_What this task involves_. Below are some records. Pull every line that contains the word "none".
Data to examine START
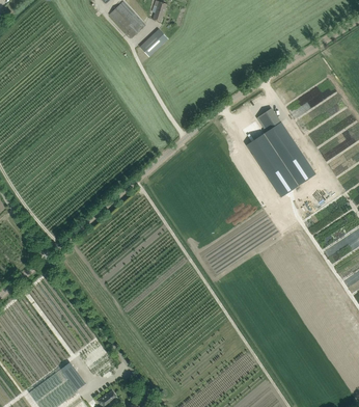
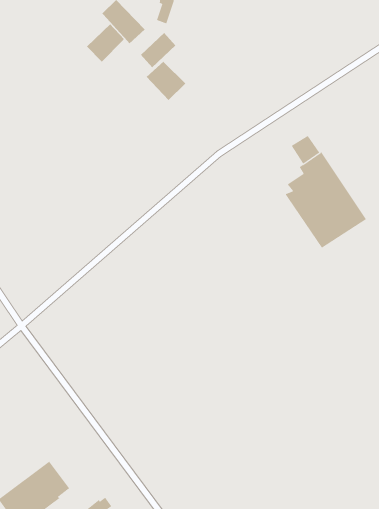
building: none -> [86,23,125,62]
building: none -> [146,61,186,101]

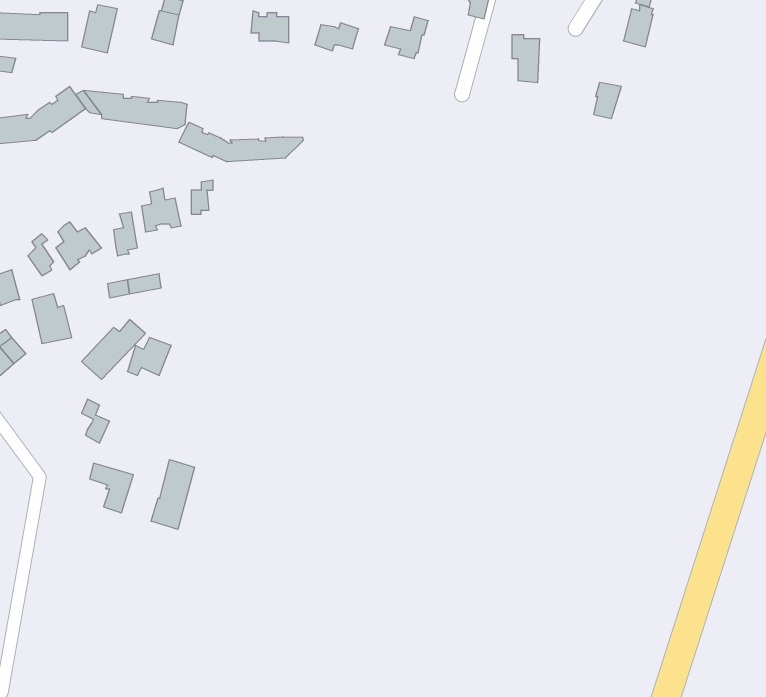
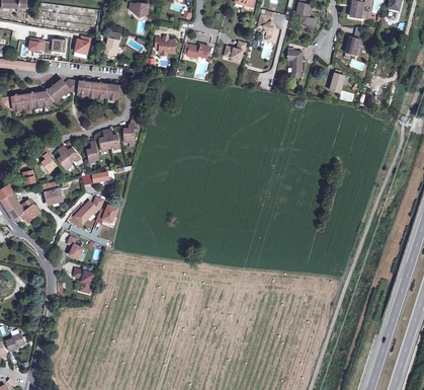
building: [179,122,303,162] -> none
building: [151,460,194,529] -> none

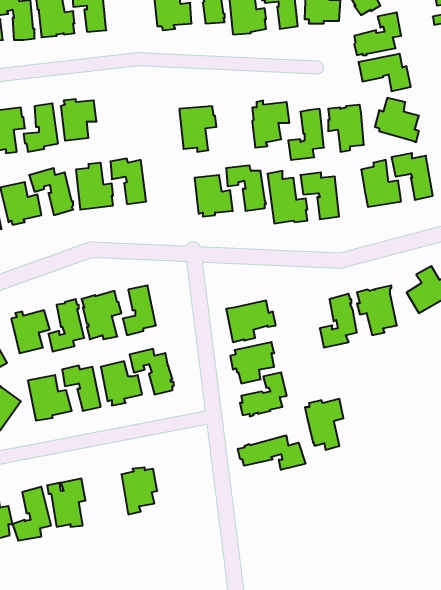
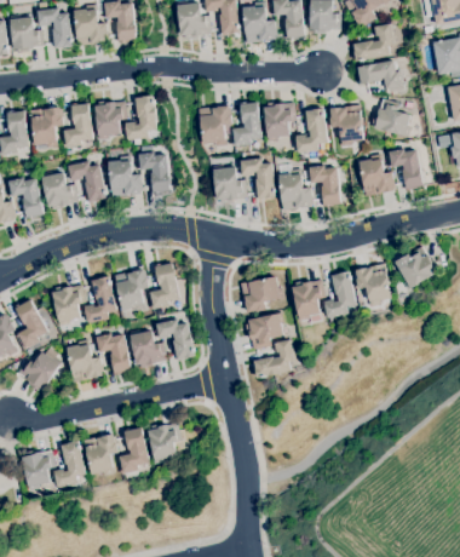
building: none -> [126,96,156,145]
building: none -> [232,103,261,148]
building: [305,399,343,450] -> [292,280,326,325]
building: [238,435,305,470] -> none
building: none -> [117,427,150,475]

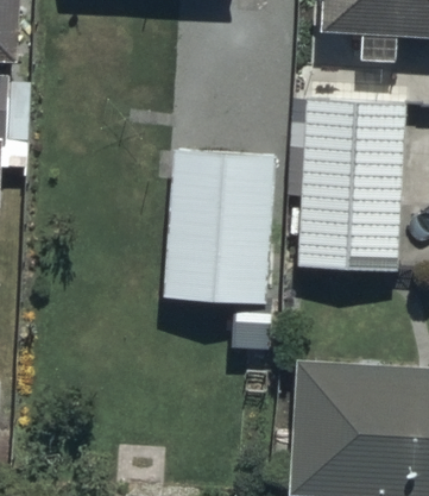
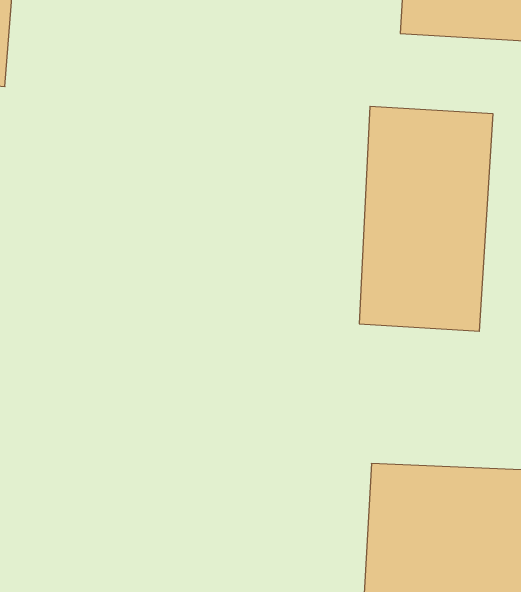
building: [165,140,265,295] -> none

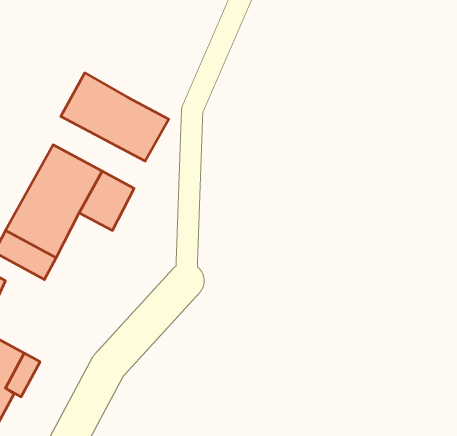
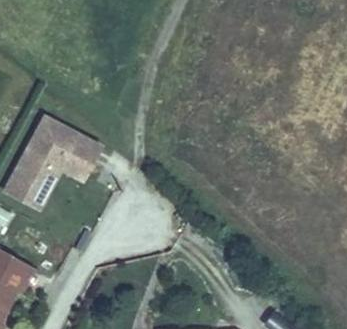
building: [61,73,169,161] -> none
Data to examine END
_Expected answer_.
building: none -> [86,23,125,62]
building: none -> [146,61,186,101]
building: [179,122,303,162] -> none
building: [151,460,194,529] -> none
building: none -> [126,96,156,145]
building: none -> [232,103,261,148]
building: [238,435,305,470] -> none
building: none -> [117,427,150,475]
building: [165,140,265,295] -> none
building: [61,73,169,161] -> none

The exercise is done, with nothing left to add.